• [JOB ITEM]
Could you write out, exactly and with no pictures, every line from the one containing "building: [43,222,214,315] -> none" through the last line of the entries?

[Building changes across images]

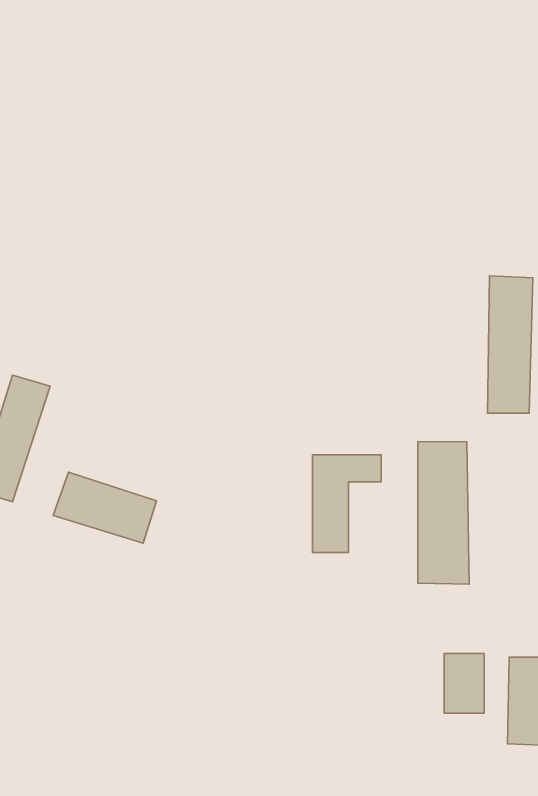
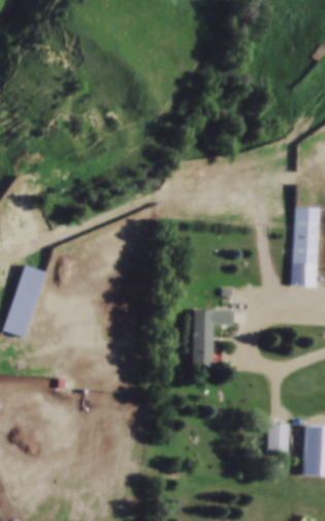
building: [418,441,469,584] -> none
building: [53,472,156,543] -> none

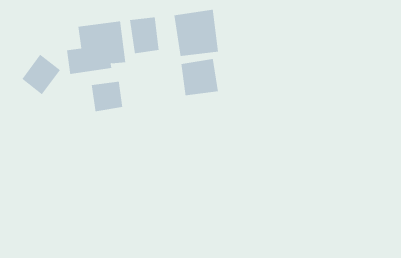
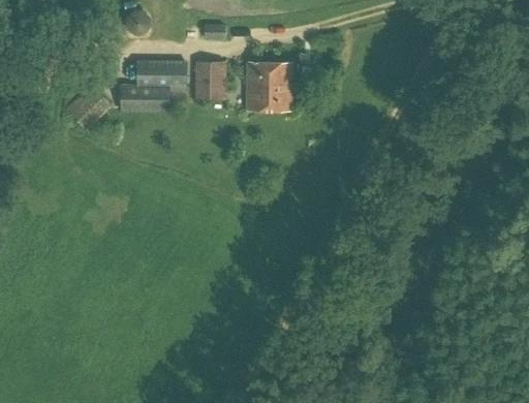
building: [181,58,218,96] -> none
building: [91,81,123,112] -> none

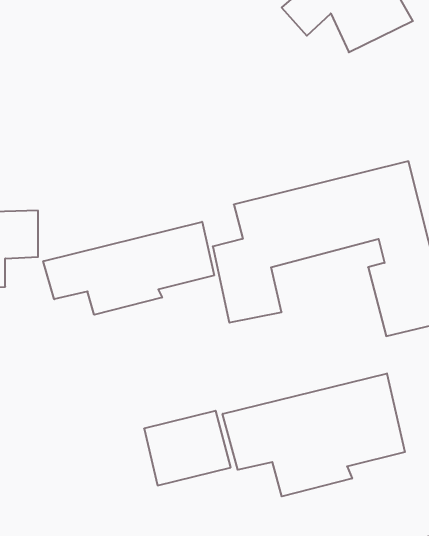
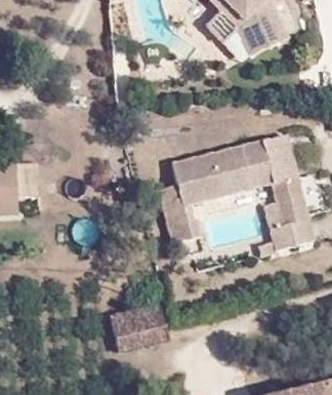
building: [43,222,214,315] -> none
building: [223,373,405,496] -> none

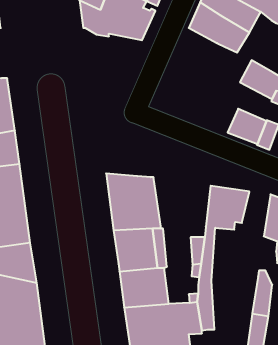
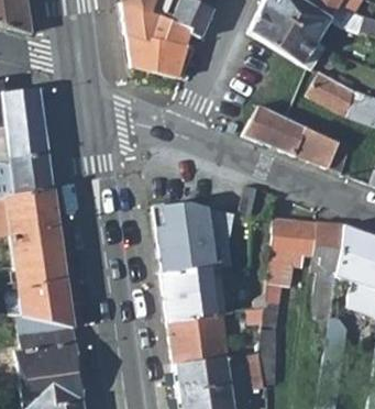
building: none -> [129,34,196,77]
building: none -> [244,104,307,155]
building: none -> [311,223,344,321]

• [ANSWER TO THIS TASK]
building: [43,222,214,315] -> none
building: [223,373,405,496] -> none

building: none -> [129,34,196,77]
building: none -> [244,104,307,155]
building: none -> [311,223,344,321]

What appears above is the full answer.